RECORDS FOR THE TASK Start Marker

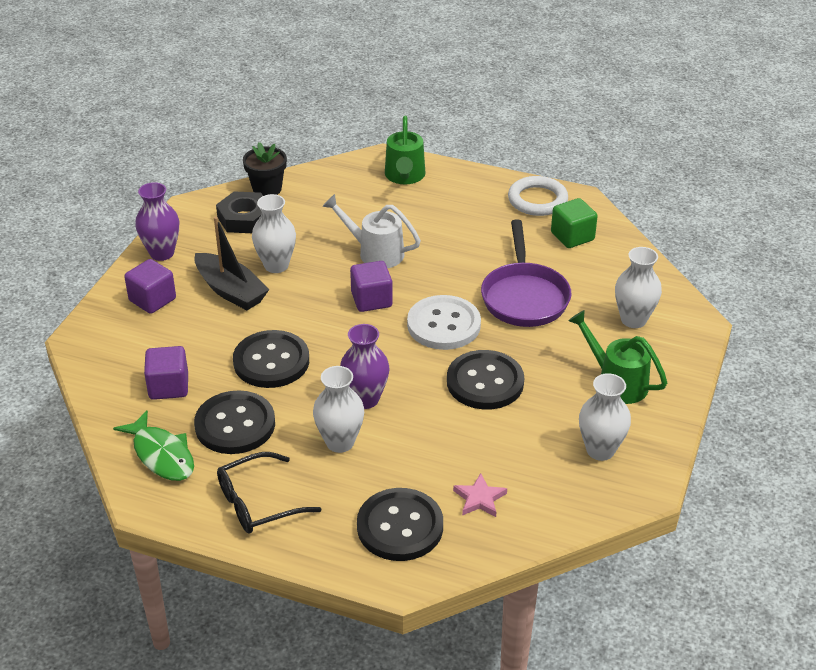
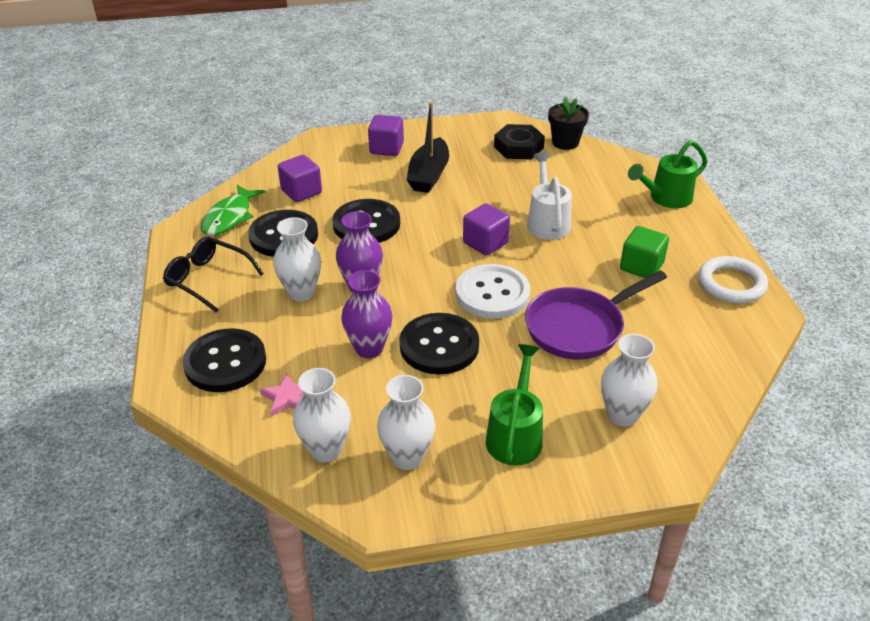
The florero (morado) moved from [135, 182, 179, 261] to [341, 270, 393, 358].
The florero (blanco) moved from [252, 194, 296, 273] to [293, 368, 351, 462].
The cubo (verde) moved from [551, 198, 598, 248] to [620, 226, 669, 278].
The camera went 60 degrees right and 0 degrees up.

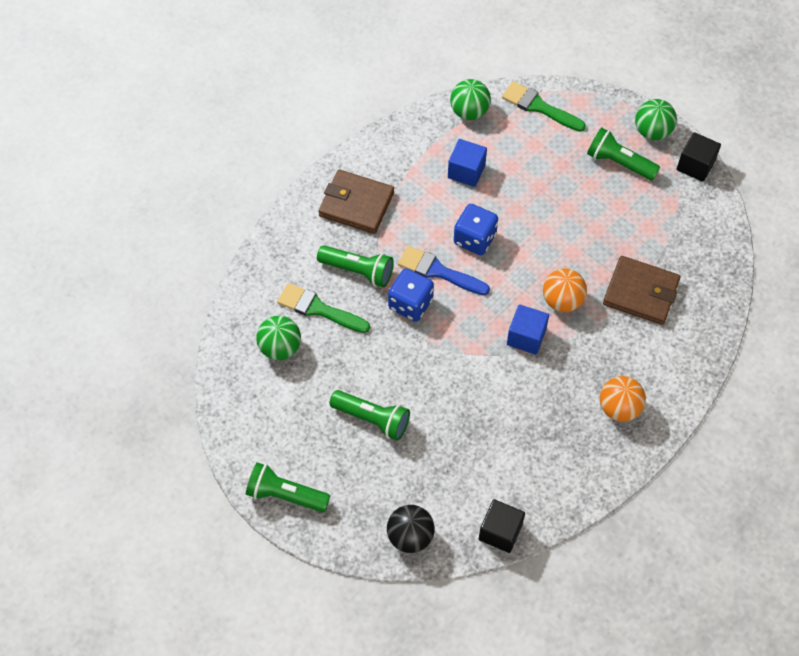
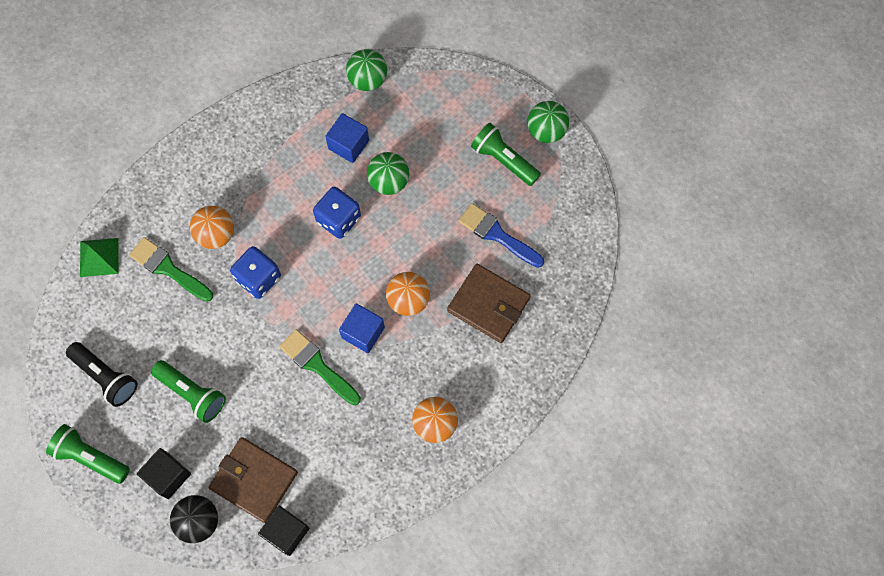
The pincel (verde) moved from [502, 81, 586, 132] to [279, 329, 361, 405].
The cubo (negro) moved from [677, 132, 721, 182] to [137, 448, 191, 499].
The cartera (marrón) moved from [318, 170, 394, 234] to [209, 437, 298, 523].
The lámpara de mano (verde) at [317, 245, 394, 287] was replaced by the pelota (naranja) at [190, 206, 234, 249].
The pincel (azul) moved from [398, 246, 490, 295] to [458, 203, 544, 268].
The pelota (verde) moved from [256, 316, 301, 360] to [367, 152, 409, 195].
The pirámide (verde) at [80, 238, 119, 277] appeared.
The lámpara de mano (negro) at [66, 342, 138, 407] appeared.
The camera went 10 degrees right and 10 degrees up.

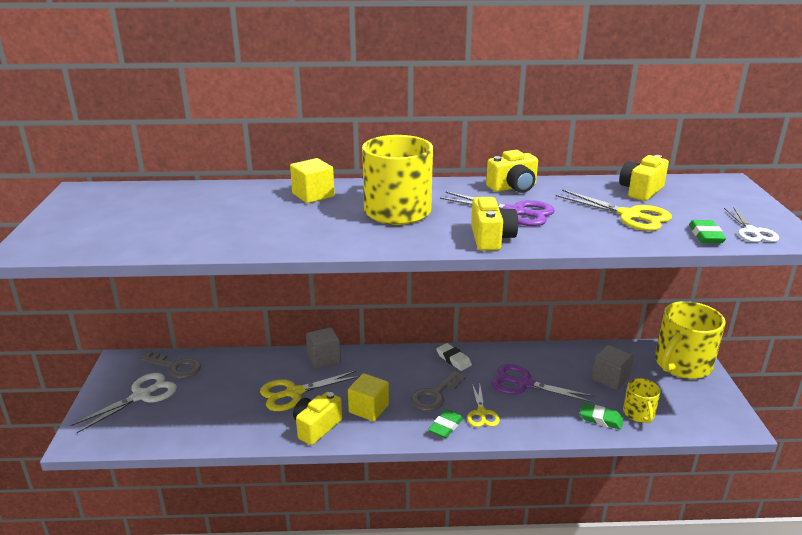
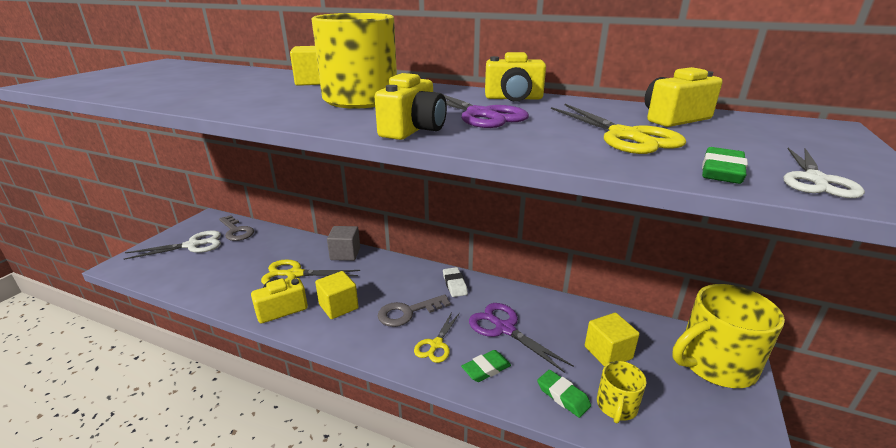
The cubo (gris) at [591, 345, 634, 390] became the cubo (amarillo) at [585, 313, 640, 366].
The goma de borrar (verde) moved from [428, 409, 463, 438] to [461, 350, 511, 382].
The camera went 25 degrees right and 0 degrees up.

RECORDS FOR THE TASK End Marker

§ TASK OBJECTIVE: The expected output is every entry, retyped exactly, with all pictures removed.

§ EXPECTED ANSWER:
The florero (morado) moved from [135, 182, 179, 261] to [341, 270, 393, 358].
The florero (blanco) moved from [252, 194, 296, 273] to [293, 368, 351, 462].
The cubo (verde) moved from [551, 198, 598, 248] to [620, 226, 669, 278].
The camera went 60 degrees right and 0 degrees up.

The pincel (verde) moved from [502, 81, 586, 132] to [279, 329, 361, 405].
The cubo (negro) moved from [677, 132, 721, 182] to [137, 448, 191, 499].
The cartera (marrón) moved from [318, 170, 394, 234] to [209, 437, 298, 523].
The lámpara de mano (verde) at [317, 245, 394, 287] was replaced by the pelota (naranja) at [190, 206, 234, 249].
The pincel (azul) moved from [398, 246, 490, 295] to [458, 203, 544, 268].
The pelota (verde) moved from [256, 316, 301, 360] to [367, 152, 409, 195].
The pirámide (verde) at [80, 238, 119, 277] appeared.
The lámpara de mano (negro) at [66, 342, 138, 407] appeared.
The camera went 10 degrees right and 10 degrees up.

The cubo (gris) at [591, 345, 634, 390] became the cubo (amarillo) at [585, 313, 640, 366].
The goma de borrar (verde) moved from [428, 409, 463, 438] to [461, 350, 511, 382].
The camera went 25 degrees right and 0 degrees up.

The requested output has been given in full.